Search the listing below for the word "eraser" and copy each line that holds it.
(Records shown begins)
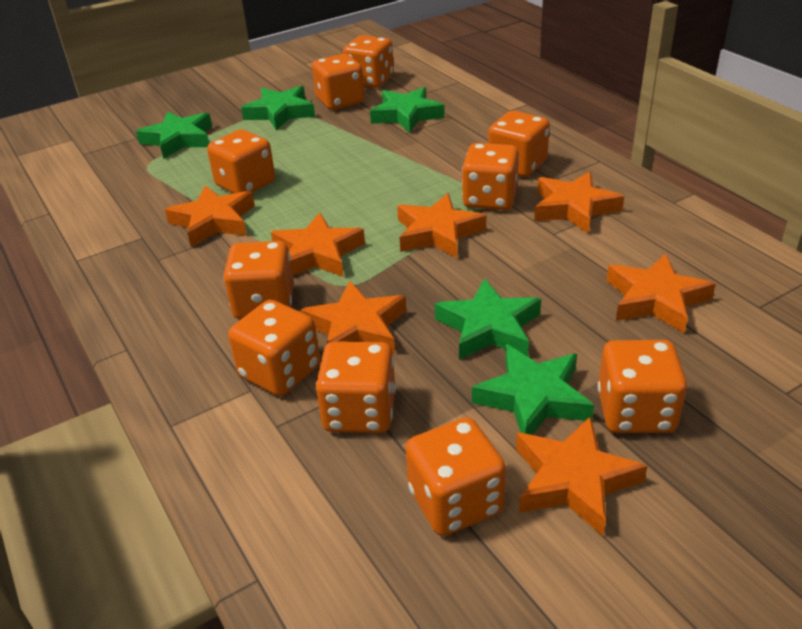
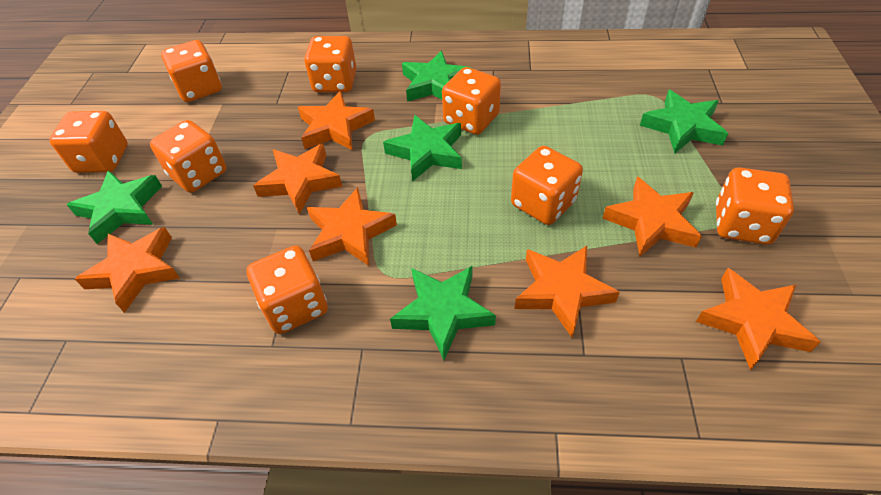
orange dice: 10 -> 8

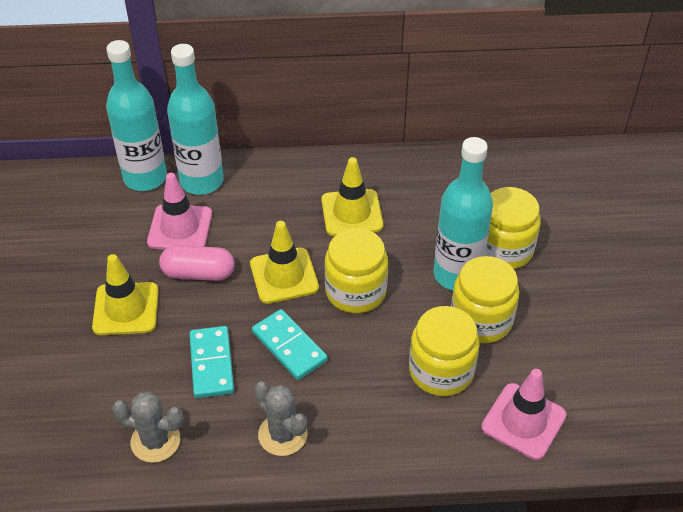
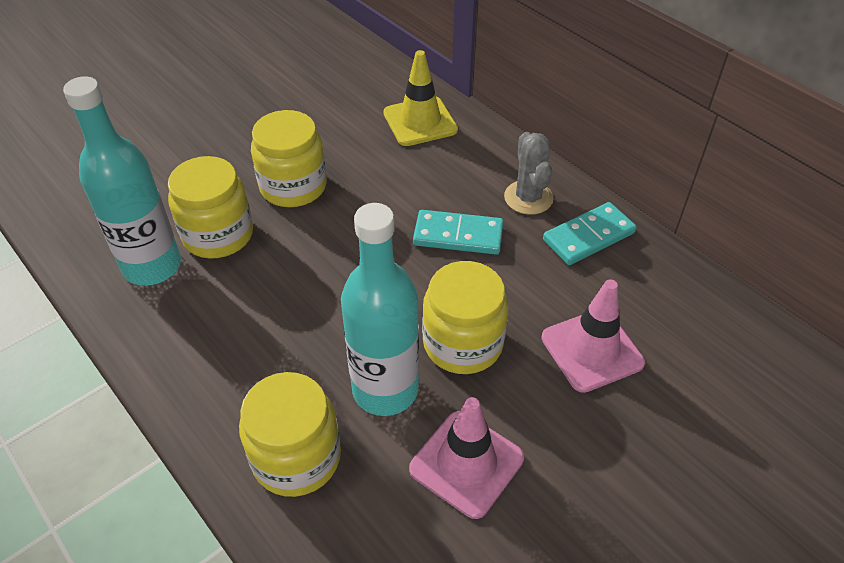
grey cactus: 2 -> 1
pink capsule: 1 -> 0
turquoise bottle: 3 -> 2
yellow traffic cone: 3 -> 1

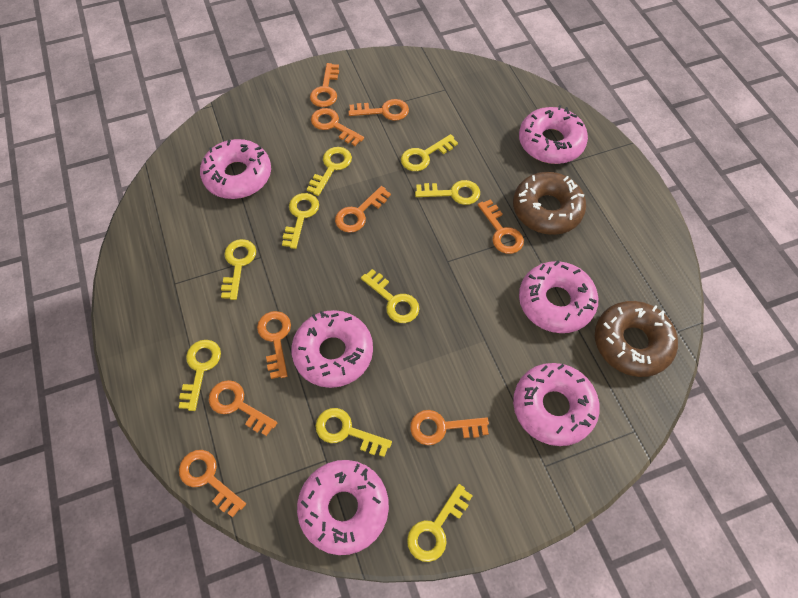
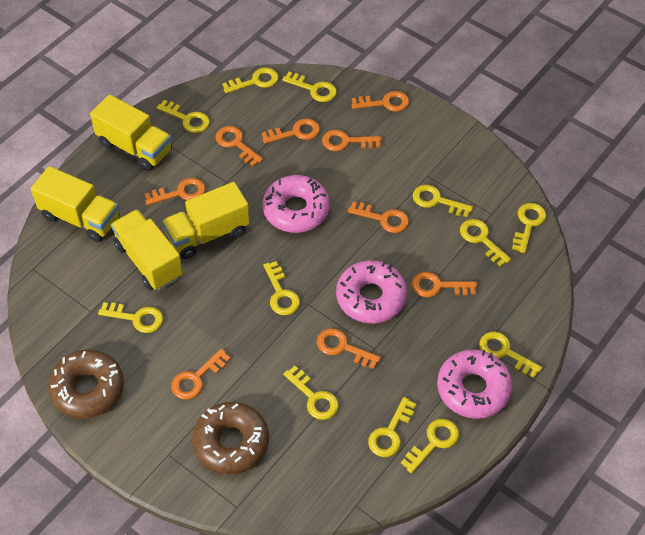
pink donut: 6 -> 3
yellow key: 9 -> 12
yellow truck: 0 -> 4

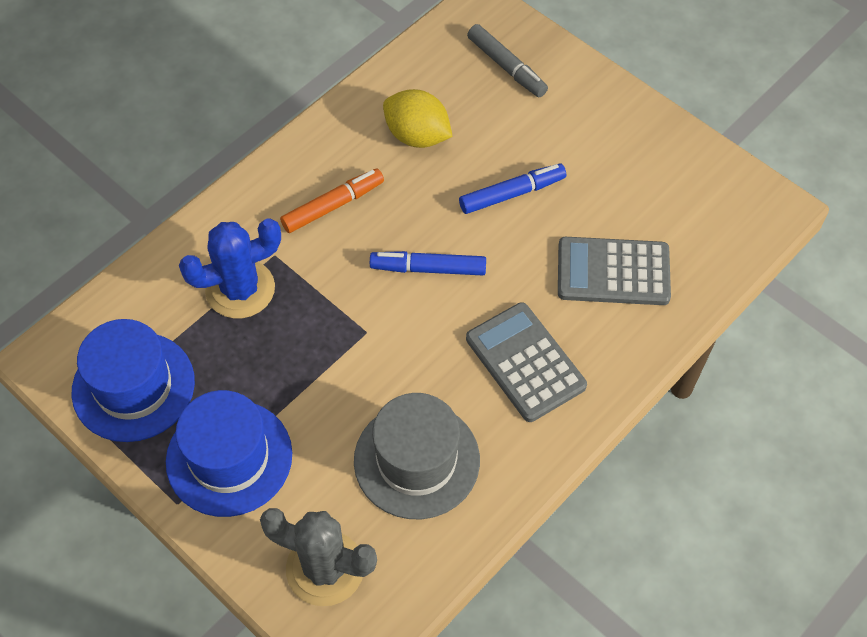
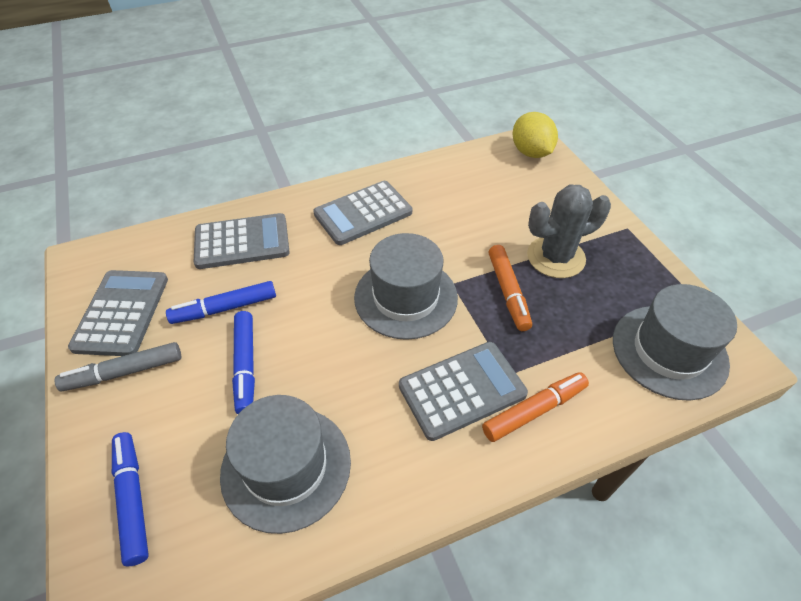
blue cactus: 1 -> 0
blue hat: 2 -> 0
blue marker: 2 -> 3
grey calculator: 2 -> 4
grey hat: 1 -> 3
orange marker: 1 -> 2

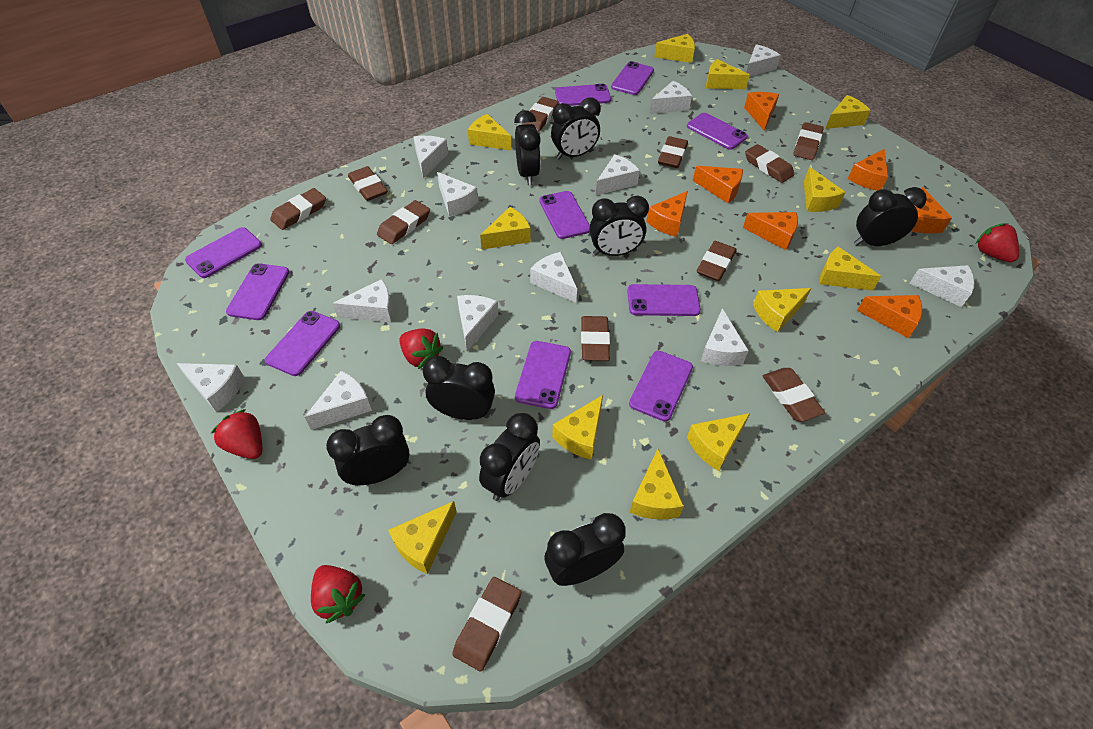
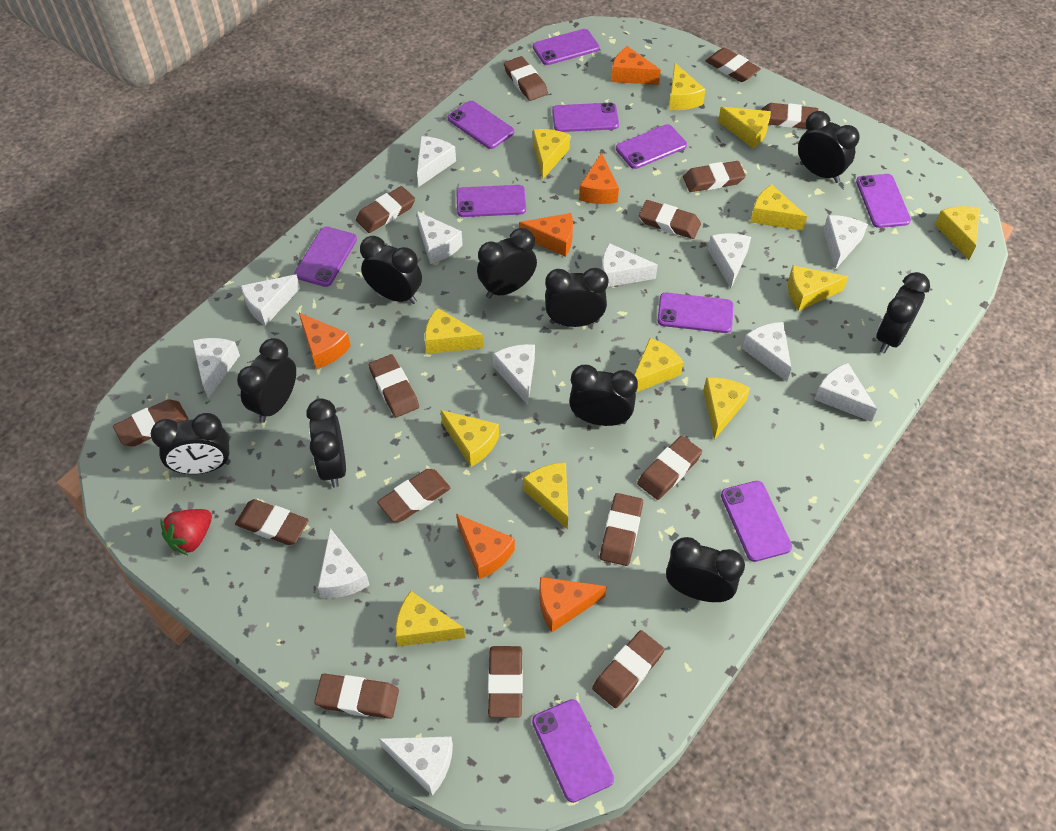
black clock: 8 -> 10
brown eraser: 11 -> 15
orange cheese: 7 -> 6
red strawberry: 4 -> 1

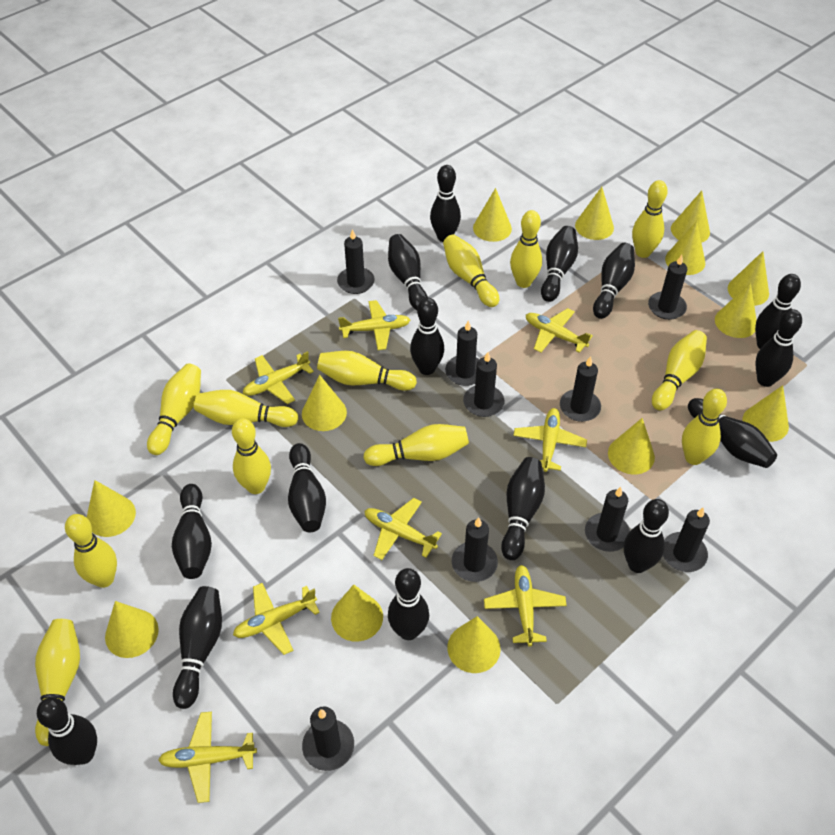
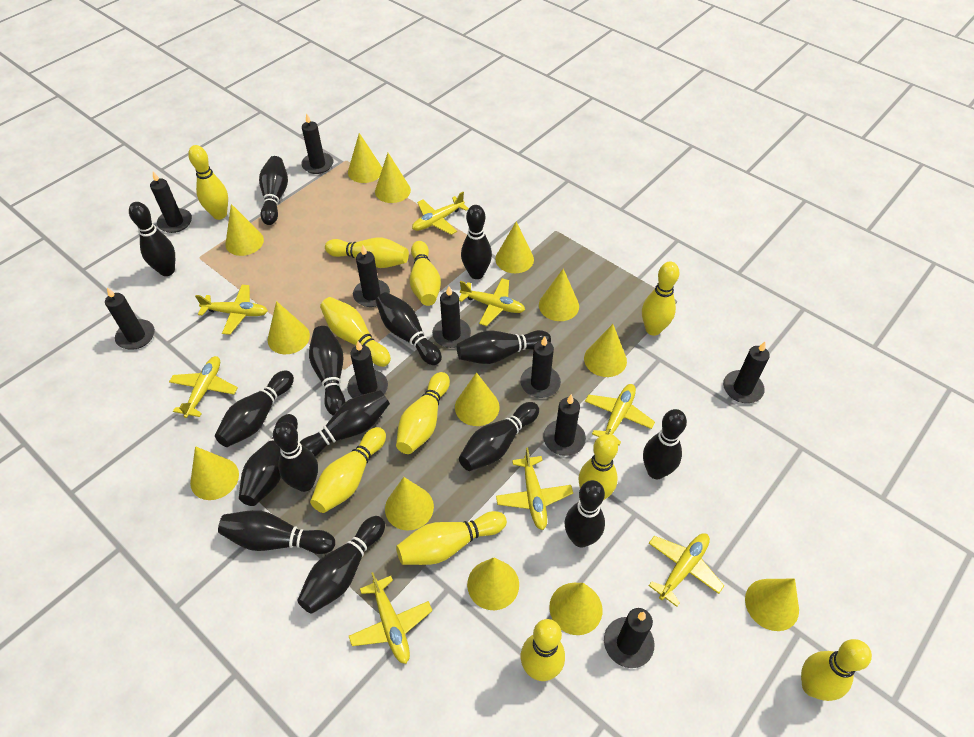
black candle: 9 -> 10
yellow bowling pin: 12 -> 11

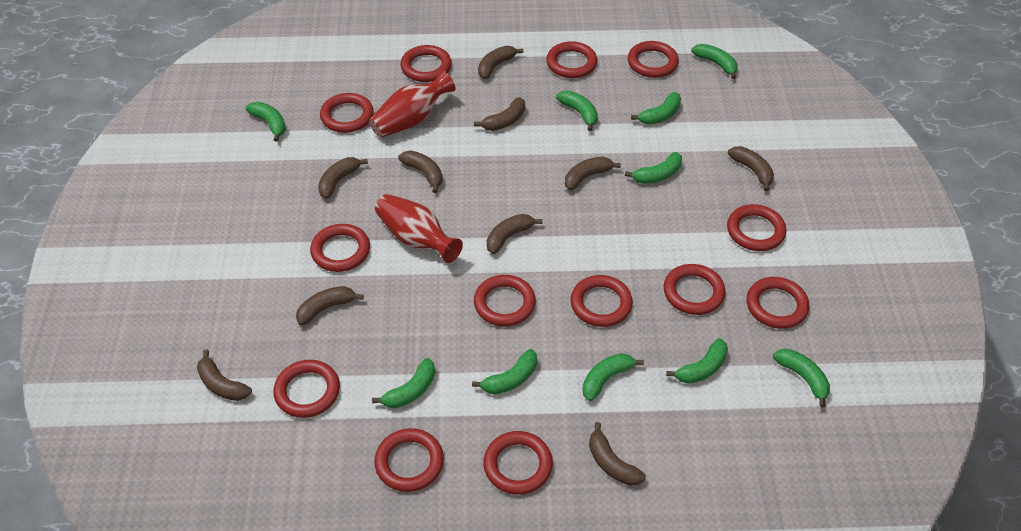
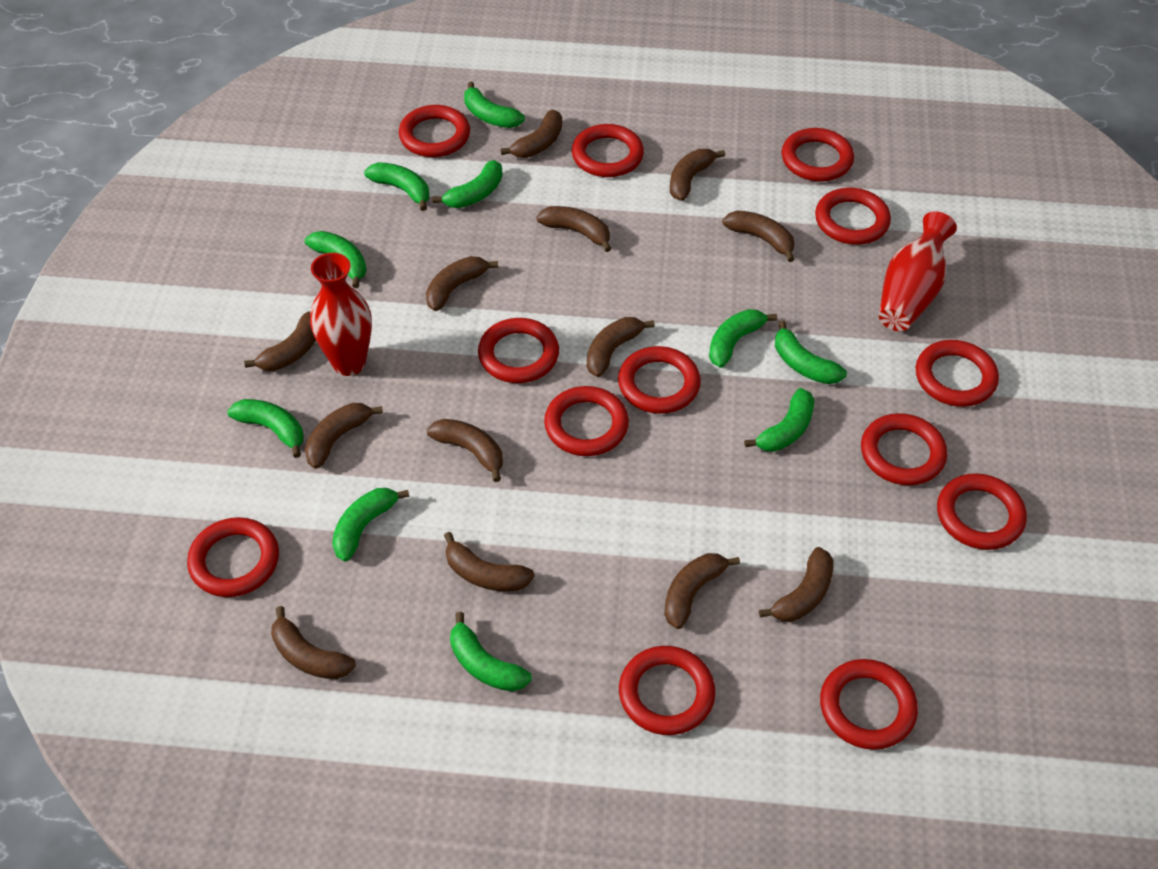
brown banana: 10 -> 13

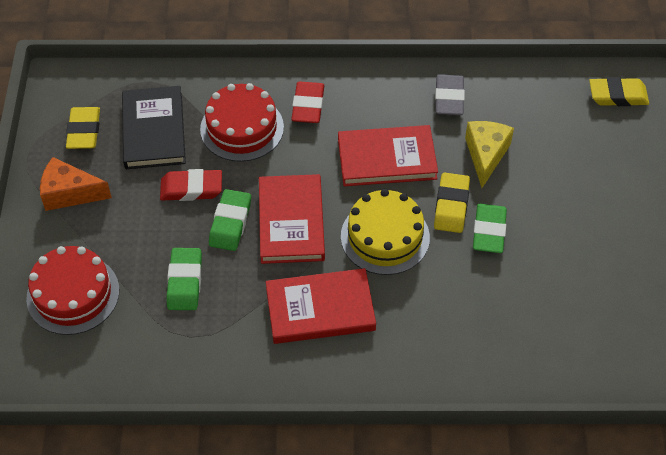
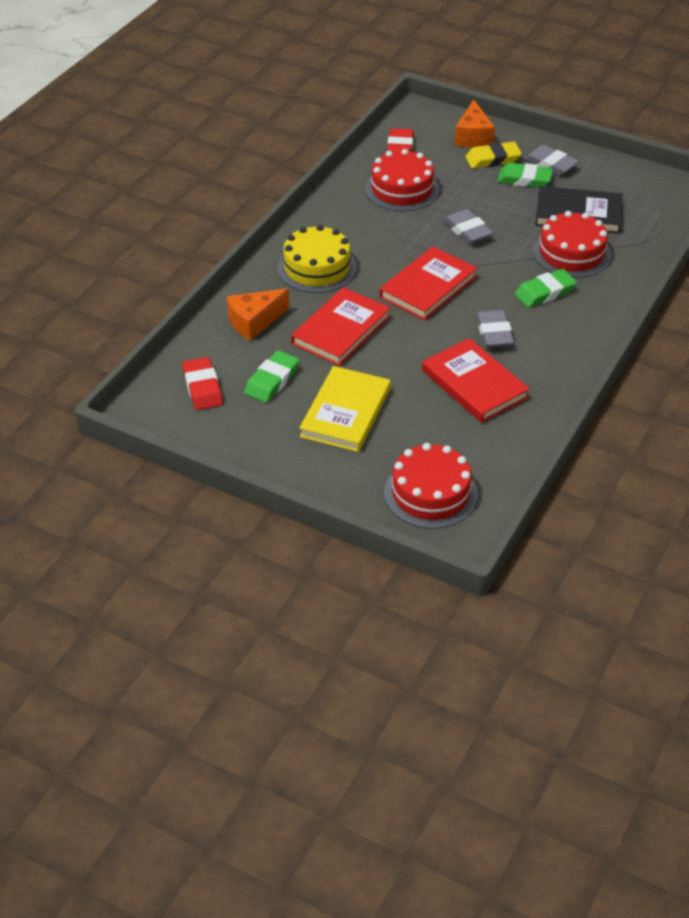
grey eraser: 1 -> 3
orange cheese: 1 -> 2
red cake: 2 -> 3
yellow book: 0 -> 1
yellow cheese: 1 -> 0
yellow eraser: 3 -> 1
(Records shown ends)
* [Result of this exercise]:
brown eraser: 11 -> 15
grey eraser: 1 -> 3
yellow eraser: 3 -> 1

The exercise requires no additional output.